What is required: Scan the data below and report how many lines include the word "strawberry". Nothing else is wanted.
START Record excerpts
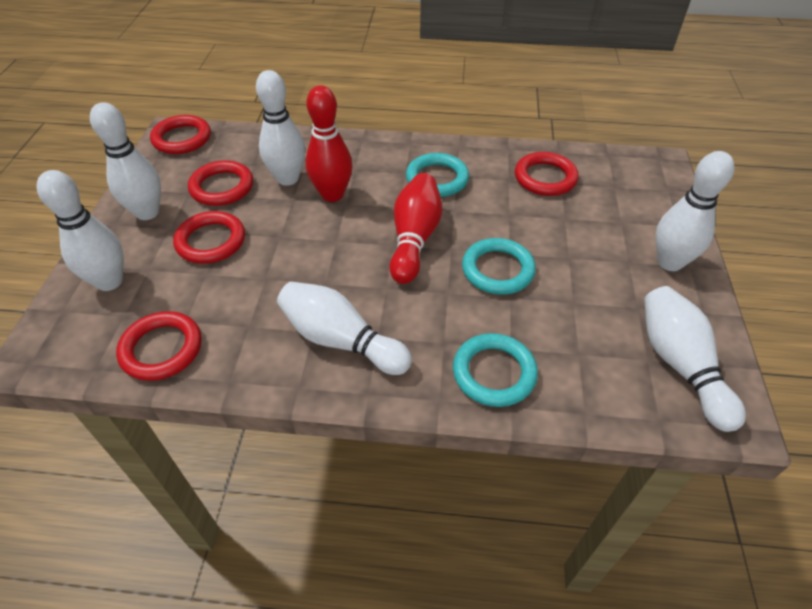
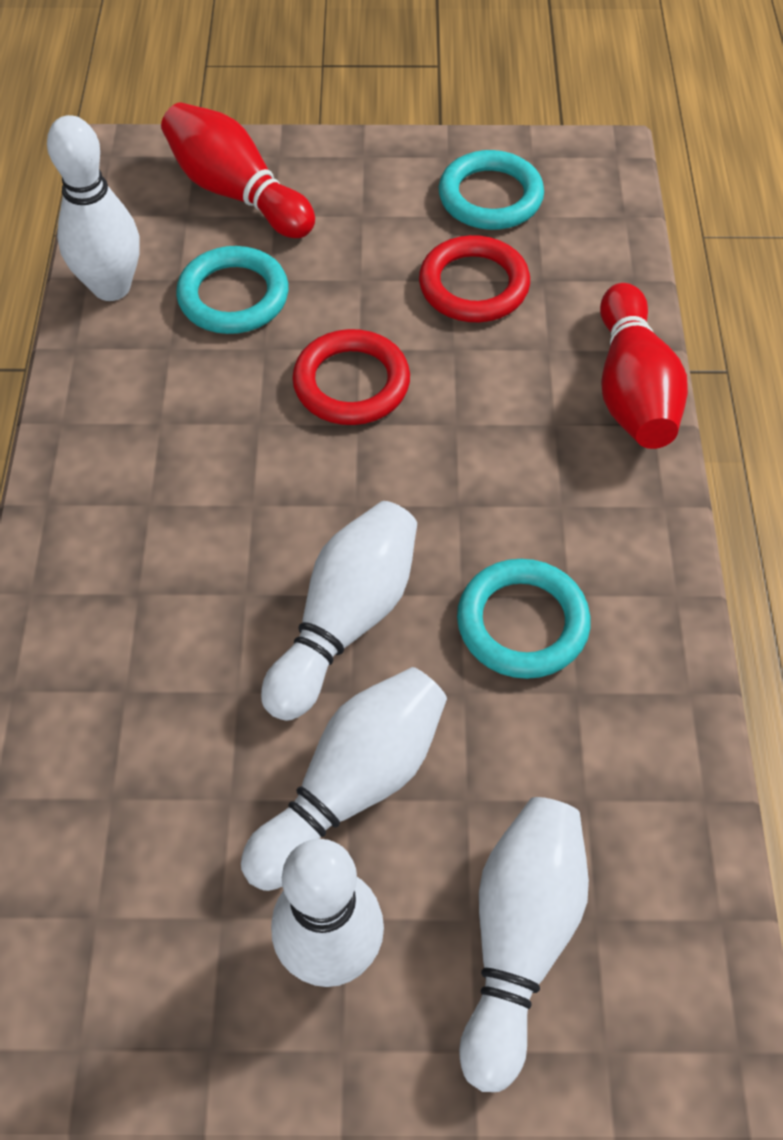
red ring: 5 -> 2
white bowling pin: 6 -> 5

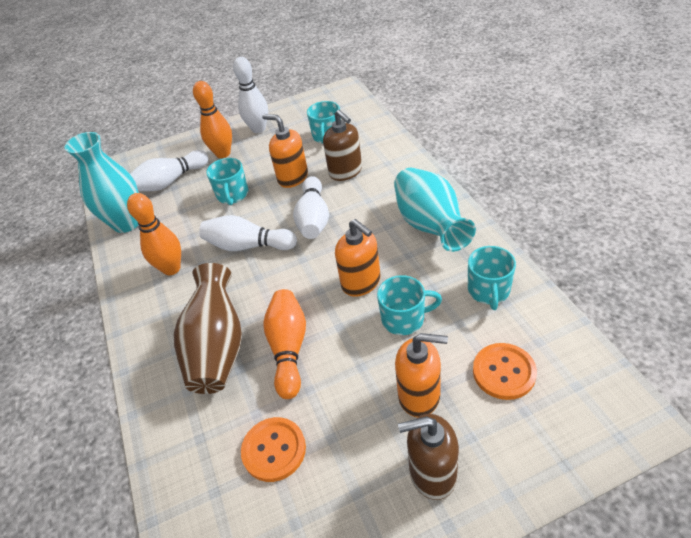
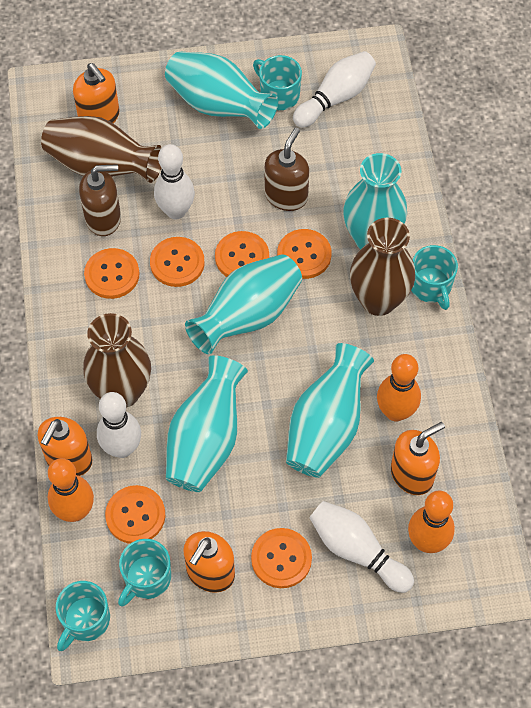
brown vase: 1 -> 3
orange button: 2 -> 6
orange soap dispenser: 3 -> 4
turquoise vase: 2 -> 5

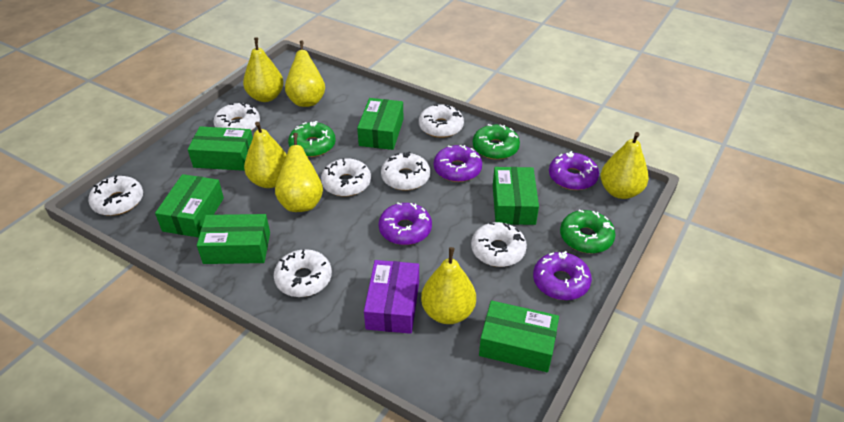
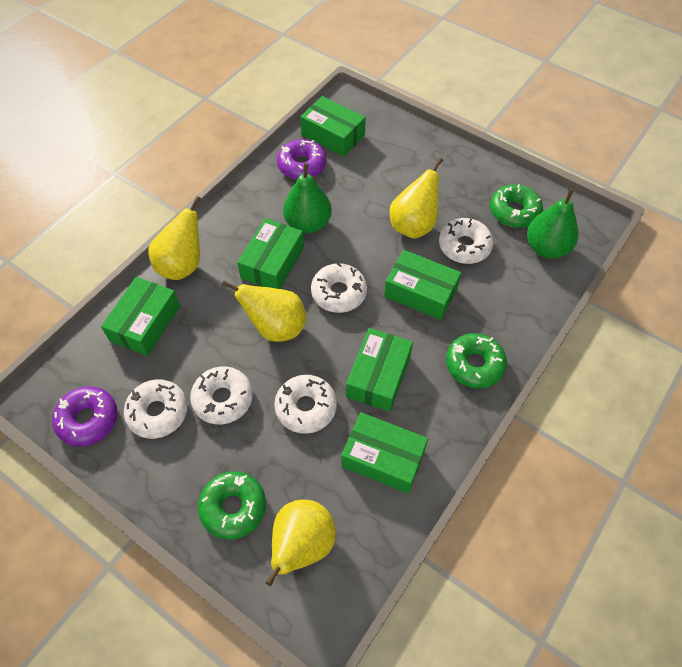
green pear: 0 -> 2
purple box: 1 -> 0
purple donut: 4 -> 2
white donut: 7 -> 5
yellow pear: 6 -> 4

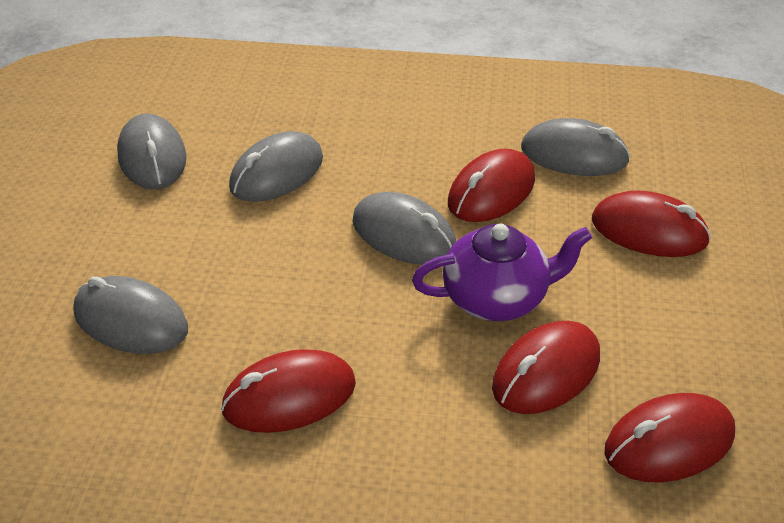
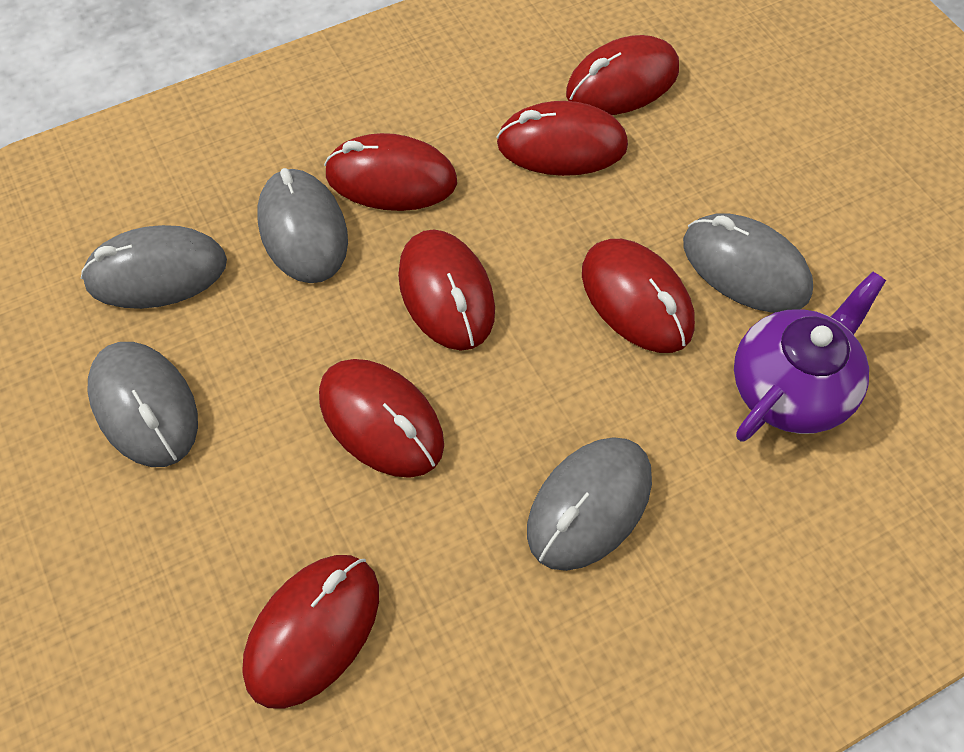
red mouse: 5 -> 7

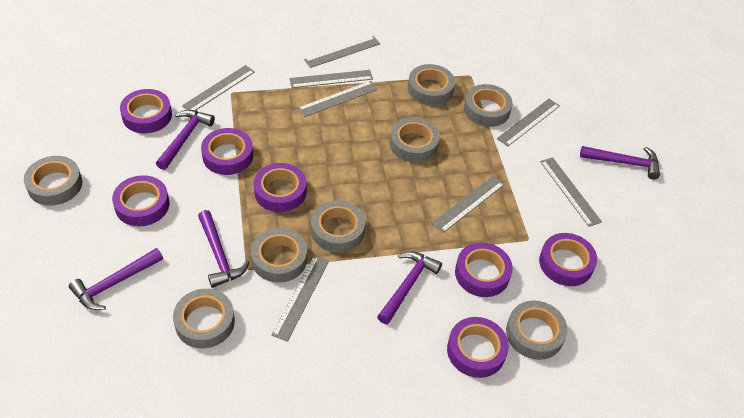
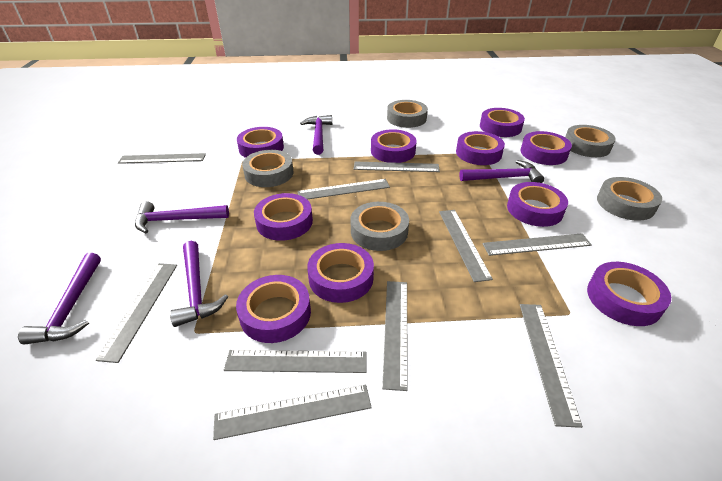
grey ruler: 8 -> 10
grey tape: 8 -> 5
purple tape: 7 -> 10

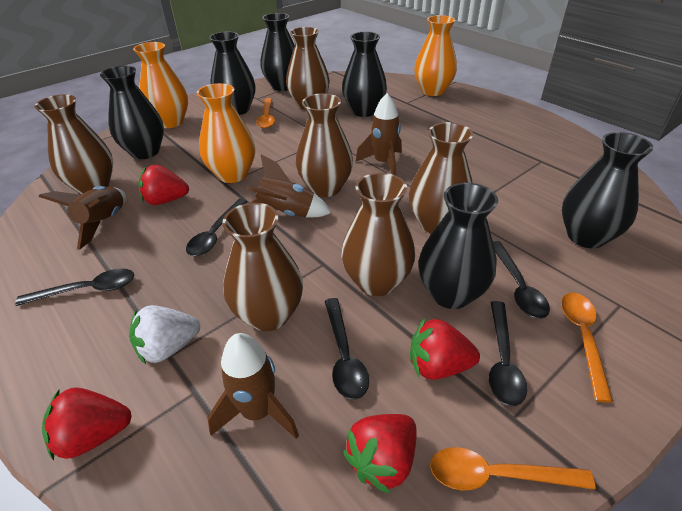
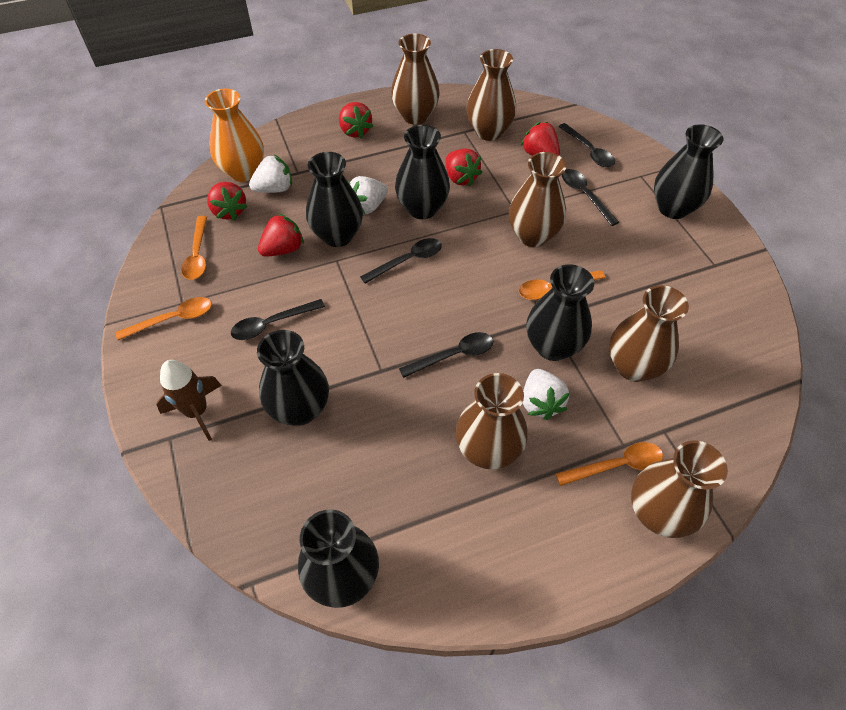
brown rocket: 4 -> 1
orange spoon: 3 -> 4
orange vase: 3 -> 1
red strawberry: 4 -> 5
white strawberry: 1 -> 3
END Record excerpts
Response for this exercise: 2